Exercise goal: For each entry below, write an exact copy and leave out the images.

Material for the task:
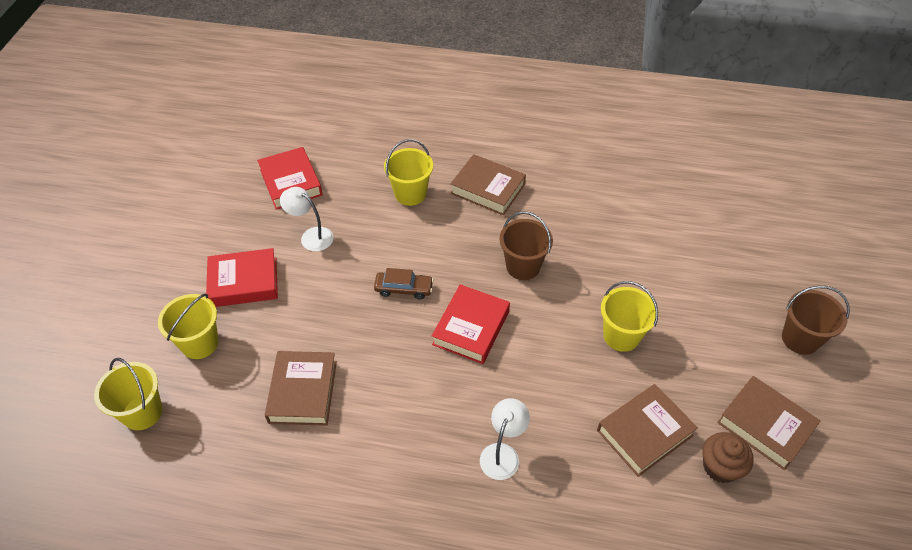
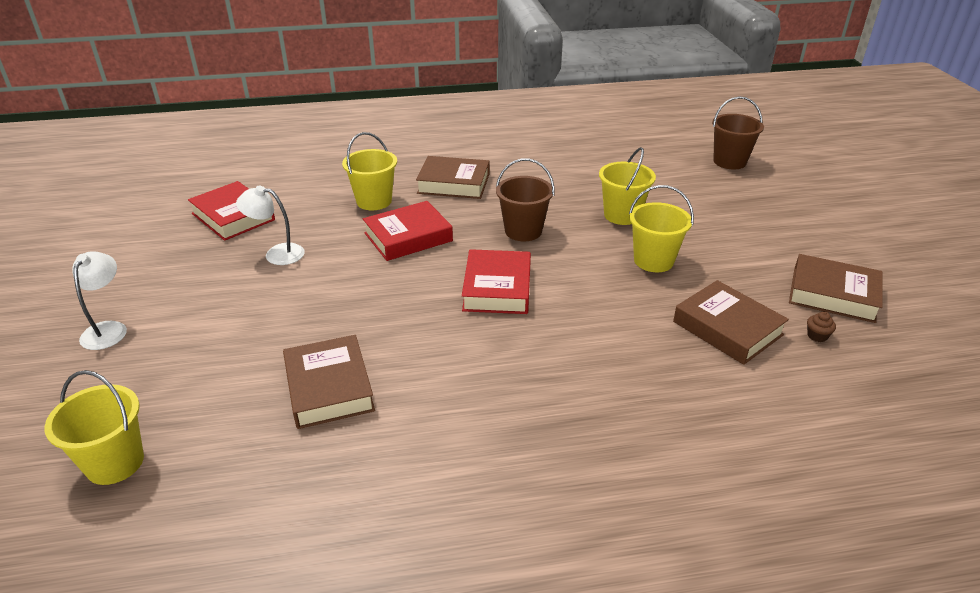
camera: 20 degrees left, 15 degrees down
(200, 343) = (173, 375): yellow bucket -> yellow bucket (622, 215)
(244, 282) = (210, 307): red book -> red book (408, 237)
(404, 289) = (406, 273): brown car -> none
(502, 453) = (594, 383): white lamp -> white lamp (108, 329)
(644, 433) = (727, 328): brown book -> brown book turned 75 degrees counterclockwise
(720, 467) = (817, 336): brown cupcake -> brown cupcake, size x0.50
(800, 339) = (814, 227): brown bucket -> brown bucket (729, 161)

Answer space:
camera: 20 degrees left, 15 degrees down
(200, 343) = (173, 375): yellow bucket -> yellow bucket (622, 215)
(244, 282) = (210, 307): red book -> red book (408, 237)
(404, 289) = (406, 273): brown car -> none
(502, 453) = (594, 383): white lamp -> white lamp (108, 329)
(644, 433) = (727, 328): brown book -> brown book turned 75 degrees counterclockwise
(720, 467) = (817, 336): brown cupcake -> brown cupcake, size x0.50
(800, 339) = (814, 227): brown bucket -> brown bucket (729, 161)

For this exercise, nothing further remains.